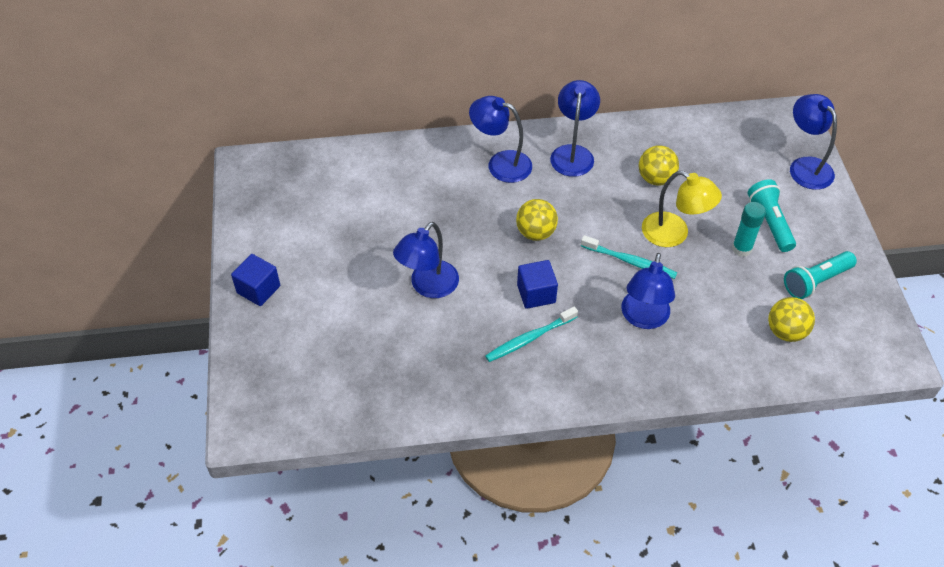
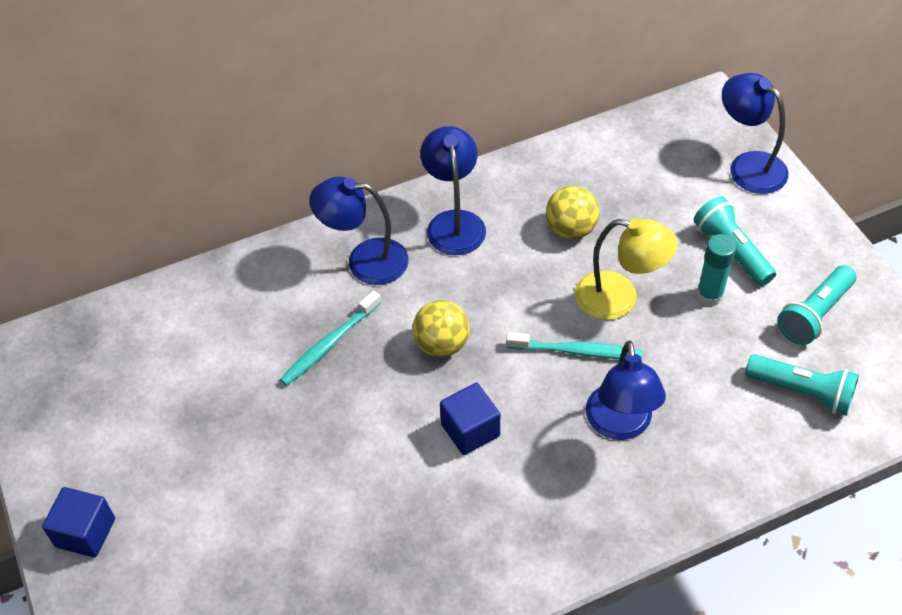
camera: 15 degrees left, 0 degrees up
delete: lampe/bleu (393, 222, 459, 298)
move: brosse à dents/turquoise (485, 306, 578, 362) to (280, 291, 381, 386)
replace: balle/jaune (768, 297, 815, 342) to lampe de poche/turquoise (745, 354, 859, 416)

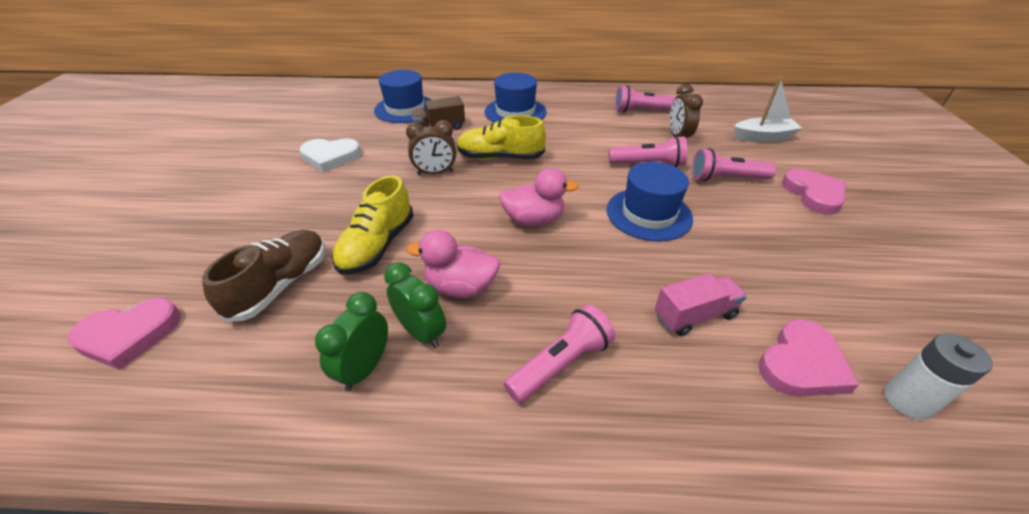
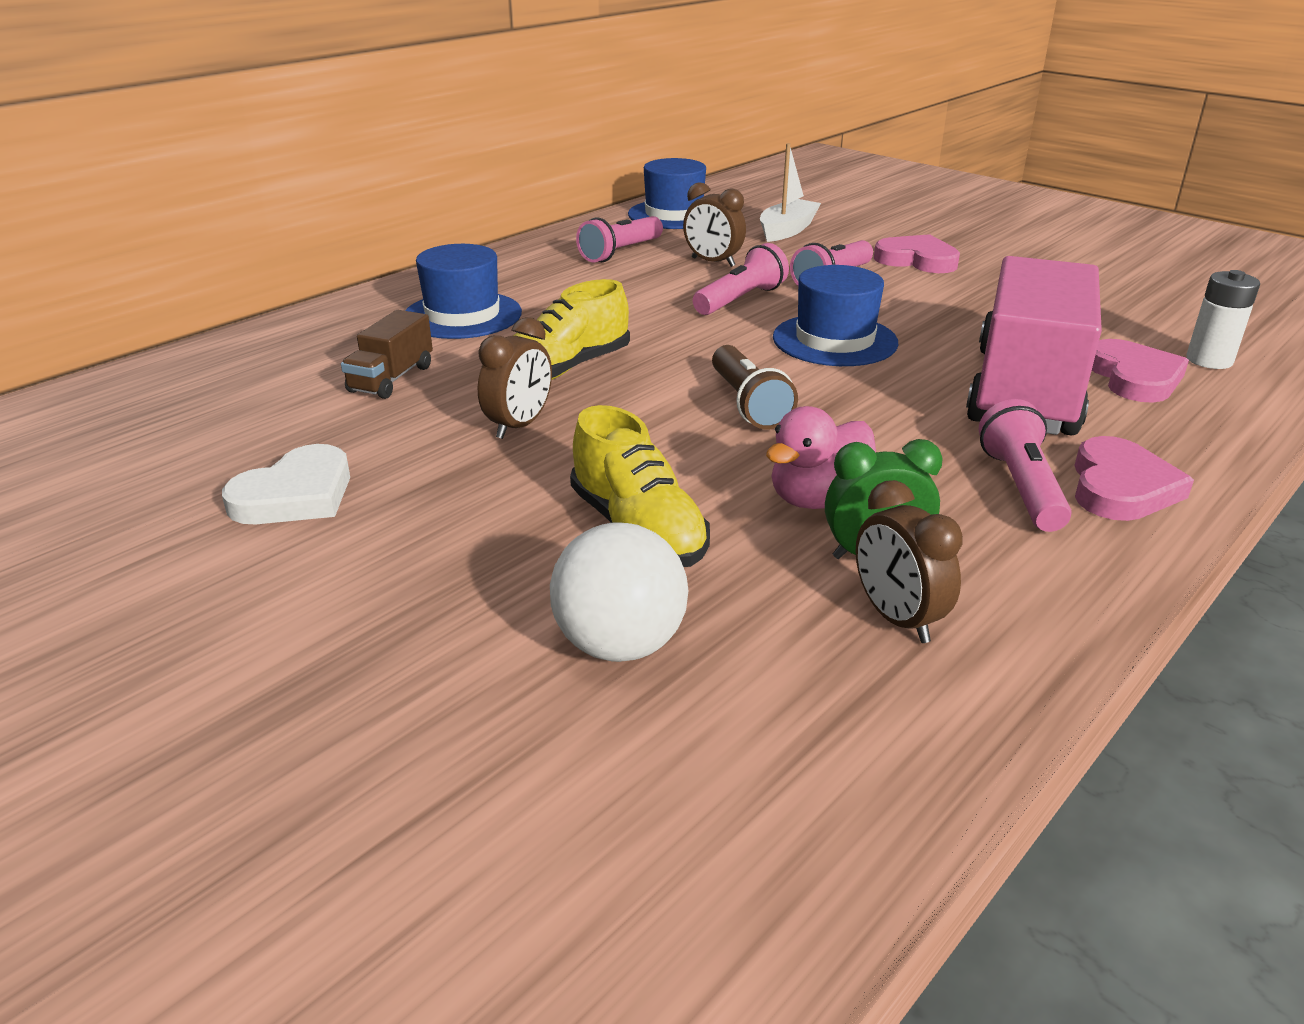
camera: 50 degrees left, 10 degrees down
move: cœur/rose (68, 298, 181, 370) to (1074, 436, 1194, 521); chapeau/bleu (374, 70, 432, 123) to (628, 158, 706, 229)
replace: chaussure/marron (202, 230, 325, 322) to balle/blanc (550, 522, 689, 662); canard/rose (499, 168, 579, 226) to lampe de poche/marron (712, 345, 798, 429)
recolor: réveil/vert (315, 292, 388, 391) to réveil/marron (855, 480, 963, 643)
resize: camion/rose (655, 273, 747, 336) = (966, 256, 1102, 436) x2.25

_Exercise aim_
Give an exact copy of the entries, excluding all pictures.

_Task result_
camera: 15 degrees left, 0 degrees up
delete: lampe/bleu (393, 222, 459, 298)
move: brosse à dents/turquoise (485, 306, 578, 362) to (280, 291, 381, 386)
replace: balle/jaune (768, 297, 815, 342) to lampe de poche/turquoise (745, 354, 859, 416)

camera: 50 degrees left, 10 degrees down
move: cœur/rose (68, 298, 181, 370) to (1074, 436, 1194, 521); chapeau/bleu (374, 70, 432, 123) to (628, 158, 706, 229)
replace: chaussure/marron (202, 230, 325, 322) to balle/blanc (550, 522, 689, 662); canard/rose (499, 168, 579, 226) to lampe de poche/marron (712, 345, 798, 429)
recolor: réveil/vert (315, 292, 388, 391) to réveil/marron (855, 480, 963, 643)
resize: camion/rose (655, 273, 747, 336) = (966, 256, 1102, 436) x2.25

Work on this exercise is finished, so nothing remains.